The answer must be an exact copy of every record below.
---
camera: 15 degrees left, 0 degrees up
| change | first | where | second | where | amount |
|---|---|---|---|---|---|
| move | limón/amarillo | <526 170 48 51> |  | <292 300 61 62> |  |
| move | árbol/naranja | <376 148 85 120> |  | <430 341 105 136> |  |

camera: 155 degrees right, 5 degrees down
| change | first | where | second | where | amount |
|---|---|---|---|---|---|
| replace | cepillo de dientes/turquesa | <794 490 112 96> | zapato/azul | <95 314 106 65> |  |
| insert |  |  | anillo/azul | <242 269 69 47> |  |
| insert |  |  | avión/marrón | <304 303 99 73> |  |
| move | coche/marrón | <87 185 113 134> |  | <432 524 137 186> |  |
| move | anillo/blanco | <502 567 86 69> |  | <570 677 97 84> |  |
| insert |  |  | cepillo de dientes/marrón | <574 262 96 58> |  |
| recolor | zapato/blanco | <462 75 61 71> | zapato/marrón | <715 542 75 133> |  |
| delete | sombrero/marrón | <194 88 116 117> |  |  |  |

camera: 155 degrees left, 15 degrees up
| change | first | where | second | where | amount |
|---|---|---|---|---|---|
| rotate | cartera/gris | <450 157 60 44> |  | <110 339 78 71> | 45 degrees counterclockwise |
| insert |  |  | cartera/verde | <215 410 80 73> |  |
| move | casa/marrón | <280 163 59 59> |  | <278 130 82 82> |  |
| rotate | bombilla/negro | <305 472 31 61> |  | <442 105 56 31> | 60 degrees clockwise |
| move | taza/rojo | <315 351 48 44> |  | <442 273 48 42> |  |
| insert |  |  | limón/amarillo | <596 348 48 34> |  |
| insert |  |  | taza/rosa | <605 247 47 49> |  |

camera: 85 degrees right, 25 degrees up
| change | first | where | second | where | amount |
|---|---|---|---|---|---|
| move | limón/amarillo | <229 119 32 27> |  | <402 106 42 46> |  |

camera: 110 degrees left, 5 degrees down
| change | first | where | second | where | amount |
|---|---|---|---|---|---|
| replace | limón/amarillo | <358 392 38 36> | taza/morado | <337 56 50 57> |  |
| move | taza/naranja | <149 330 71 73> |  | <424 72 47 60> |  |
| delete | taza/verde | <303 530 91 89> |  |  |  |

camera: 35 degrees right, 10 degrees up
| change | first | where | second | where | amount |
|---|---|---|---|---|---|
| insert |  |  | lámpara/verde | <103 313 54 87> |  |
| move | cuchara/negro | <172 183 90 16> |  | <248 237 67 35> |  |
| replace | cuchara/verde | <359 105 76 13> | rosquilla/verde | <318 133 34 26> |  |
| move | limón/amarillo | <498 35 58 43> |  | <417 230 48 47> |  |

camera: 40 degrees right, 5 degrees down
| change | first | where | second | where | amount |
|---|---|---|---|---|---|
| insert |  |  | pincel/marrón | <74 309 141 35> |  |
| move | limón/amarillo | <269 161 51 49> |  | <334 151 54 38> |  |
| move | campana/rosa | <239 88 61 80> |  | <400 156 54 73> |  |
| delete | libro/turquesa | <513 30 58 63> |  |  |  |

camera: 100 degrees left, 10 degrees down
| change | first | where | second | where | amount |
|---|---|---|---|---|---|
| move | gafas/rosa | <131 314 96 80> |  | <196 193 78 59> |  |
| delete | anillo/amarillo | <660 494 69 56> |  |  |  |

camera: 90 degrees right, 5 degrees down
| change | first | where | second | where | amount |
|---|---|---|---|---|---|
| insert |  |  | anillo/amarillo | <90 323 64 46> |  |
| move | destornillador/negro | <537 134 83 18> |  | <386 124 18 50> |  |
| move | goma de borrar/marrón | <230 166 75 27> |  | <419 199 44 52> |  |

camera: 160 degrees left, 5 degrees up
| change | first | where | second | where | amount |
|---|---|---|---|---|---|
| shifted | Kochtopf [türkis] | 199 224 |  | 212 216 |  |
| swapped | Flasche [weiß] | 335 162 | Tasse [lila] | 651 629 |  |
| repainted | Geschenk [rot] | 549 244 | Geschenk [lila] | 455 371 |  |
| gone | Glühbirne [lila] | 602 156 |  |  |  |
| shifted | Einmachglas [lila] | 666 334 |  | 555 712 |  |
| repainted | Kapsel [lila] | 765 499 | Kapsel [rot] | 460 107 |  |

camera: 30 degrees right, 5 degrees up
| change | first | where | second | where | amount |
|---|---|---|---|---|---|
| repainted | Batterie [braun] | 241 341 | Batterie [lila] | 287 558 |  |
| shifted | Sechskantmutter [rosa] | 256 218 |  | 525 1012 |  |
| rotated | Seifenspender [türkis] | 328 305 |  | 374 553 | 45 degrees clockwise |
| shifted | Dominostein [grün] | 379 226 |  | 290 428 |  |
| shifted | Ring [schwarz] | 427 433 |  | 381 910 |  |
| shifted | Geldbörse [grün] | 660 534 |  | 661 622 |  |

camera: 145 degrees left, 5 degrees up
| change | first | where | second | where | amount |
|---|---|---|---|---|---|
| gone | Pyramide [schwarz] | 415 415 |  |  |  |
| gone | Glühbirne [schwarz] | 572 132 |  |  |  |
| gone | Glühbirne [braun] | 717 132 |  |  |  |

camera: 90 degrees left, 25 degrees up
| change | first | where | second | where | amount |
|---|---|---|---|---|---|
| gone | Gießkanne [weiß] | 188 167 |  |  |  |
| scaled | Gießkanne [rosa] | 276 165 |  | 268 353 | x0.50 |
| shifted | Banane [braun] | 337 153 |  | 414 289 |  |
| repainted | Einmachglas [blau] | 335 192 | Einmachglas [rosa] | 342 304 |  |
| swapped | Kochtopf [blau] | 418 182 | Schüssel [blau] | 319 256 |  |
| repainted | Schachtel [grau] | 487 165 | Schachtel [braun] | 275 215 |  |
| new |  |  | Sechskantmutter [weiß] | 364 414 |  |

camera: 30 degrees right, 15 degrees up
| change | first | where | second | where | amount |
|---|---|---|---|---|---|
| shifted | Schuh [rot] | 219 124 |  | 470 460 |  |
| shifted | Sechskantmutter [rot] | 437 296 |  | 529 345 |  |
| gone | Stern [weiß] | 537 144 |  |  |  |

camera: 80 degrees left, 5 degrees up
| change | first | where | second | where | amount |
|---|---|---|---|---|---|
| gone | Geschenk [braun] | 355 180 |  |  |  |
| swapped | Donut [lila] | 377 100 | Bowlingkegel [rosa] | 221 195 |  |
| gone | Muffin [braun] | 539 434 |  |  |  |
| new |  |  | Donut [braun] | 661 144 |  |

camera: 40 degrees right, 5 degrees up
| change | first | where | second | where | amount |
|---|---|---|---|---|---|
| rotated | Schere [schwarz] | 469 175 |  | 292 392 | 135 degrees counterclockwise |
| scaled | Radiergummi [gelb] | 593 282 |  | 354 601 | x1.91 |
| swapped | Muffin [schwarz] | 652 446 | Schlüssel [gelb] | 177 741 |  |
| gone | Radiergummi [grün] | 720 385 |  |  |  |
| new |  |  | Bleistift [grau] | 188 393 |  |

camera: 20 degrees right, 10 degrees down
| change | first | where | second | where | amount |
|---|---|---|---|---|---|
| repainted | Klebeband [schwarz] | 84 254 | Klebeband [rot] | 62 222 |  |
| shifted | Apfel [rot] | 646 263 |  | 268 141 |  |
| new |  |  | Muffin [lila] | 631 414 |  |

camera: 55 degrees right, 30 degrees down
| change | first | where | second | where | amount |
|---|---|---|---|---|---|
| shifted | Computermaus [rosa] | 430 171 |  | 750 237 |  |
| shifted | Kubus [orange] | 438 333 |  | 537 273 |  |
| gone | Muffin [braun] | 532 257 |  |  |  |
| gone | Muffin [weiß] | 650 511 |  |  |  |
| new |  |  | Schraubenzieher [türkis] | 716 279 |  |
---
Answer for this exercise:
camera: 15 degrees left, 0 degrees up
| change | first | where | second | where | amount |
|---|---|---|---|---|---|
| move | limón/amarillo | <526 170 48 51> |  | <292 300 61 62> |  |
| move | árbol/naranja | <376 148 85 120> |  | <430 341 105 136> |  |

camera: 155 degrees right, 5 degrees down
| change | first | where | second | where | amount |
|---|---|---|---|---|---|
| replace | cepillo de dientes/turquesa | <794 490 112 96> | zapato/azul | <95 314 106 65> |  |
| insert |  |  | anillo/azul | <242 269 69 47> |  |
| insert |  |  | avión/marrón | <304 303 99 73> |  |
| move | coche/marrón | <87 185 113 134> |  | <432 524 137 186> |  |
| move | anillo/blanco | <502 567 86 69> |  | <570 677 97 84> |  |
| insert |  |  | cepillo de dientes/marrón | <574 262 96 58> |  |
| recolor | zapato/blanco | <462 75 61 71> | zapato/marrón | <715 542 75 133> |  |
| delete | sombrero/marrón | <194 88 116 117> |  |  |  |

camera: 155 degrees left, 15 degrees up
| change | first | where | second | where | amount |
|---|---|---|---|---|---|
| rotate | cartera/gris | <450 157 60 44> |  | <110 339 78 71> | 45 degrees counterclockwise |
| insert |  |  | cartera/verde | <215 410 80 73> |  |
| move | casa/marrón | <280 163 59 59> |  | <278 130 82 82> |  |
| rotate | bombilla/negro | <305 472 31 61> |  | <442 105 56 31> | 60 degrees clockwise |
| move | taza/rojo | <315 351 48 44> |  | <442 273 48 42> |  |
| insert |  |  | limón/amarillo | <596 348 48 34> |  |
| insert |  |  | taza/rosa | <605 247 47 49> |  |

camera: 85 degrees right, 25 degrees up
| change | first | where | second | where | amount |
|---|---|---|---|---|---|
| move | limón/amarillo | <229 119 32 27> |  | <402 106 42 46> |  |

camera: 110 degrees left, 5 degrees down
| change | first | where | second | where | amount |
|---|---|---|---|---|---|
| replace | limón/amarillo | <358 392 38 36> | taza/morado | <337 56 50 57> |  |
| move | taza/naranja | <149 330 71 73> |  | <424 72 47 60> |  |
| delete | taza/verde | <303 530 91 89> |  |  |  |

camera: 35 degrees right, 10 degrees up
| change | first | where | second | where | amount |
|---|---|---|---|---|---|
| insert |  |  | lámpara/verde | <103 313 54 87> |  |
| move | cuchara/negro | <172 183 90 16> |  | <248 237 67 35> |  |
| replace | cuchara/verde | <359 105 76 13> | rosquilla/verde | <318 133 34 26> |  |
| move | limón/amarillo | <498 35 58 43> |  | <417 230 48 47> |  |

camera: 40 degrees right, 5 degrees down
| change | first | where | second | where | amount |
|---|---|---|---|---|---|
| insert |  |  | pincel/marrón | <74 309 141 35> |  |
| move | limón/amarillo | <269 161 51 49> |  | <334 151 54 38> |  |
| move | campana/rosa | <239 88 61 80> |  | <400 156 54 73> |  |
| delete | libro/turquesa | <513 30 58 63> |  |  |  |

camera: 100 degrees left, 10 degrees down
| change | first | where | second | where | amount |
|---|---|---|---|---|---|
| move | gafas/rosa | <131 314 96 80> |  | <196 193 78 59> |  |
| delete | anillo/amarillo | <660 494 69 56> |  |  |  |

camera: 90 degrees right, 5 degrees down
| change | first | where | second | where | amount |
|---|---|---|---|---|---|
| insert |  |  | anillo/amarillo | <90 323 64 46> |  |
| move | destornillador/negro | <537 134 83 18> |  | <386 124 18 50> |  |
| move | goma de borrar/marrón | <230 166 75 27> |  | <419 199 44 52> |  |

camera: 160 degrees left, 5 degrees up
| change | first | where | second | where | amount |
|---|---|---|---|---|---|
| shifted | Kochtopf [türkis] | 199 224 |  | 212 216 |  |
| swapped | Flasche [weiß] | 335 162 | Tasse [lila] | 651 629 |  |
| repainted | Geschenk [rot] | 549 244 | Geschenk [lila] | 455 371 |  |
| gone | Glühbirne [lila] | 602 156 |  |  |  |
| shifted | Einmachglas [lila] | 666 334 |  | 555 712 |  |
| repainted | Kapsel [lila] | 765 499 | Kapsel [rot] | 460 107 |  |

camera: 30 degrees right, 5 degrees up
| change | first | where | second | where | amount |
|---|---|---|---|---|---|
| repainted | Batterie [braun] | 241 341 | Batterie [lila] | 287 558 |  |
| shifted | Sechskantmutter [rosa] | 256 218 |  | 525 1012 |  |
| rotated | Seifenspender [türkis] | 328 305 |  | 374 553 | 45 degrees clockwise |
| shifted | Dominostein [grün] | 379 226 |  | 290 428 |  |
| shifted | Ring [schwarz] | 427 433 |  | 381 910 |  |
| shifted | Geldbörse [grün] | 660 534 |  | 661 622 |  |

camera: 145 degrees left, 5 degrees up
| change | first | where | second | where | amount |
|---|---|---|---|---|---|
| gone | Pyramide [schwarz] | 415 415 |  |  |  |
| gone | Glühbirne [schwarz] | 572 132 |  |  |  |
| gone | Glühbirne [braun] | 717 132 |  |  |  |

camera: 90 degrees left, 25 degrees up
| change | first | where | second | where | amount |
|---|---|---|---|---|---|
| gone | Gießkanne [weiß] | 188 167 |  |  |  |
| scaled | Gießkanne [rosa] | 276 165 |  | 268 353 | x0.50 |
| shifted | Banane [braun] | 337 153 |  | 414 289 |  |
| repainted | Einmachglas [blau] | 335 192 | Einmachglas [rosa] | 342 304 |  |
| swapped | Kochtopf [blau] | 418 182 | Schüssel [blau] | 319 256 |  |
| repainted | Schachtel [grau] | 487 165 | Schachtel [braun] | 275 215 |  |
| new |  |  | Sechskantmutter [weiß] | 364 414 |  |

camera: 30 degrees right, 15 degrees up
| change | first | where | second | where | amount |
|---|---|---|---|---|---|
| shifted | Schuh [rot] | 219 124 |  | 470 460 |  |
| shifted | Sechskantmutter [rot] | 437 296 |  | 529 345 |  |
| gone | Stern [weiß] | 537 144 |  |  |  |

camera: 80 degrees left, 5 degrees up
| change | first | where | second | where | amount |
|---|---|---|---|---|---|
| gone | Geschenk [braun] | 355 180 |  |  |  |
| swapped | Donut [lila] | 377 100 | Bowlingkegel [rosa] | 221 195 |  |
| gone | Muffin [braun] | 539 434 |  |  |  |
| new |  |  | Donut [braun] | 661 144 |  |

camera: 40 degrees right, 5 degrees up
| change | first | where | second | where | amount |
|---|---|---|---|---|---|
| rotated | Schere [schwarz] | 469 175 |  | 292 392 | 135 degrees counterclockwise |
| scaled | Radiergummi [gelb] | 593 282 |  | 354 601 | x1.91 |
| swapped | Muffin [schwarz] | 652 446 | Schlüssel [gelb] | 177 741 |  |
| gone | Radiergummi [grün] | 720 385 |  |  |  |
| new |  |  | Bleistift [grau] | 188 393 |  |

camera: 20 degrees right, 10 degrees down
| change | first | where | second | where | amount |
|---|---|---|---|---|---|
| repainted | Klebeband [schwarz] | 84 254 | Klebeband [rot] | 62 222 |  |
| shifted | Apfel [rot] | 646 263 |  | 268 141 |  |
| new |  |  | Muffin [lila] | 631 414 |  |

camera: 55 degrees right, 30 degrees down
| change | first | where | second | where | amount |
|---|---|---|---|---|---|
| shifted | Computermaus [rosa] | 430 171 |  | 750 237 |  |
| shifted | Kubus [orange] | 438 333 |  | 537 273 |  |
| gone | Muffin [braun] | 532 257 |  |  |  |
| gone | Muffin [weiß] | 650 511 |  |  |  |
| new |  |  | Schraubenzieher [türkis] | 716 279 |  |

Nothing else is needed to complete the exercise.